== To-do item ==
Print again, word for word, all of the records below, and leave the pictures out.

[[ Entries supplied, beginning ]]

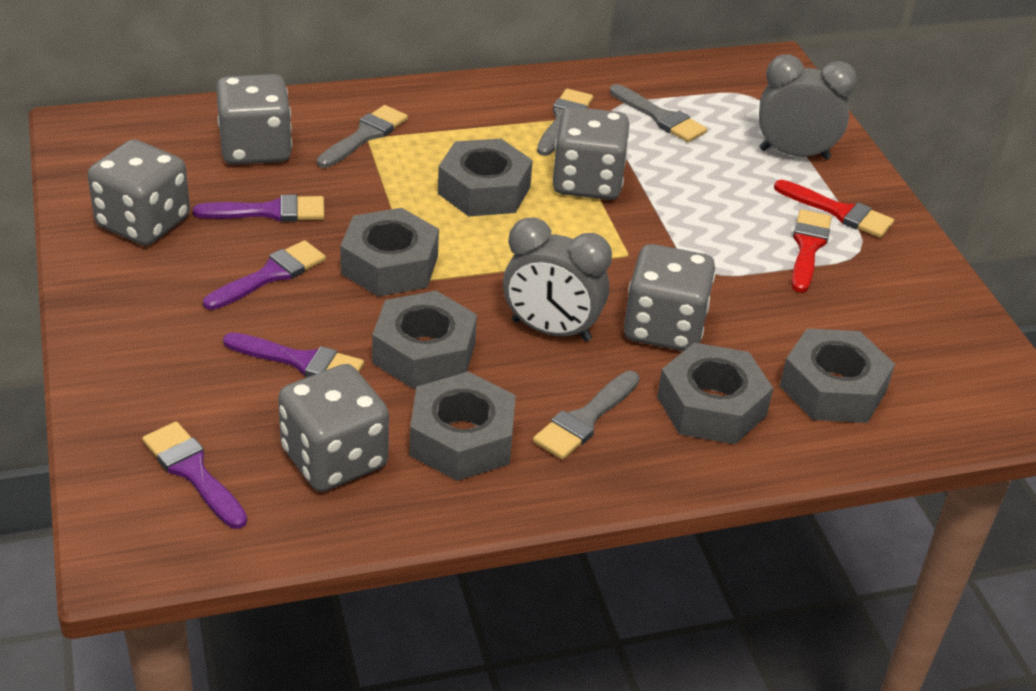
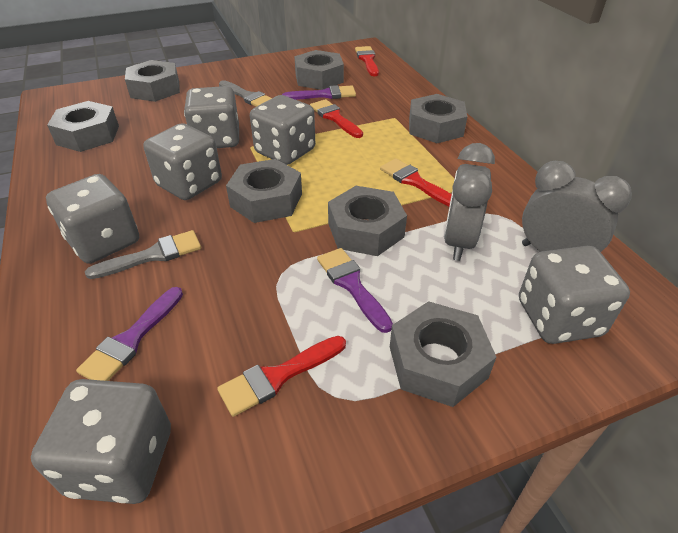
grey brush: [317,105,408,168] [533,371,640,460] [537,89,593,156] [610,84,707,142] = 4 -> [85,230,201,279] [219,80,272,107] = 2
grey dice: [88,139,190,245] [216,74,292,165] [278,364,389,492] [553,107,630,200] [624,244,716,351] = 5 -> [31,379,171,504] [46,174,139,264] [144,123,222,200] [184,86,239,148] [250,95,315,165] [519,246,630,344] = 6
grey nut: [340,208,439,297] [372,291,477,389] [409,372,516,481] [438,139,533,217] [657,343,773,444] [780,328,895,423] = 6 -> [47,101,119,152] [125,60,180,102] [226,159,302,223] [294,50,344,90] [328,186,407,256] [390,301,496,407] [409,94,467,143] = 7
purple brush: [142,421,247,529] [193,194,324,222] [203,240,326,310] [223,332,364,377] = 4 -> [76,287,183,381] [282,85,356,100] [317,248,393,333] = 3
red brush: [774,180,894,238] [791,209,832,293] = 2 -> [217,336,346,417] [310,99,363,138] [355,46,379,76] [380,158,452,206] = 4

[[ Entries supplied, end ]]

== Solution to this exercise ==
grey brush: [317,105,408,168] [533,371,640,460] [537,89,593,156] [610,84,707,142] = 4 -> [85,230,201,279] [219,80,272,107] = 2
grey dice: [88,139,190,245] [216,74,292,165] [278,364,389,492] [553,107,630,200] [624,244,716,351] = 5 -> [31,379,171,504] [46,174,139,264] [144,123,222,200] [184,86,239,148] [250,95,315,165] [519,246,630,344] = 6
grey nut: [340,208,439,297] [372,291,477,389] [409,372,516,481] [438,139,533,217] [657,343,773,444] [780,328,895,423] = 6 -> [47,101,119,152] [125,60,180,102] [226,159,302,223] [294,50,344,90] [328,186,407,256] [390,301,496,407] [409,94,467,143] = 7
purple brush: [142,421,247,529] [193,194,324,222] [203,240,326,310] [223,332,364,377] = 4 -> [76,287,183,381] [282,85,356,100] [317,248,393,333] = 3
red brush: [774,180,894,238] [791,209,832,293] = 2 -> [217,336,346,417] [310,99,363,138] [355,46,379,76] [380,158,452,206] = 4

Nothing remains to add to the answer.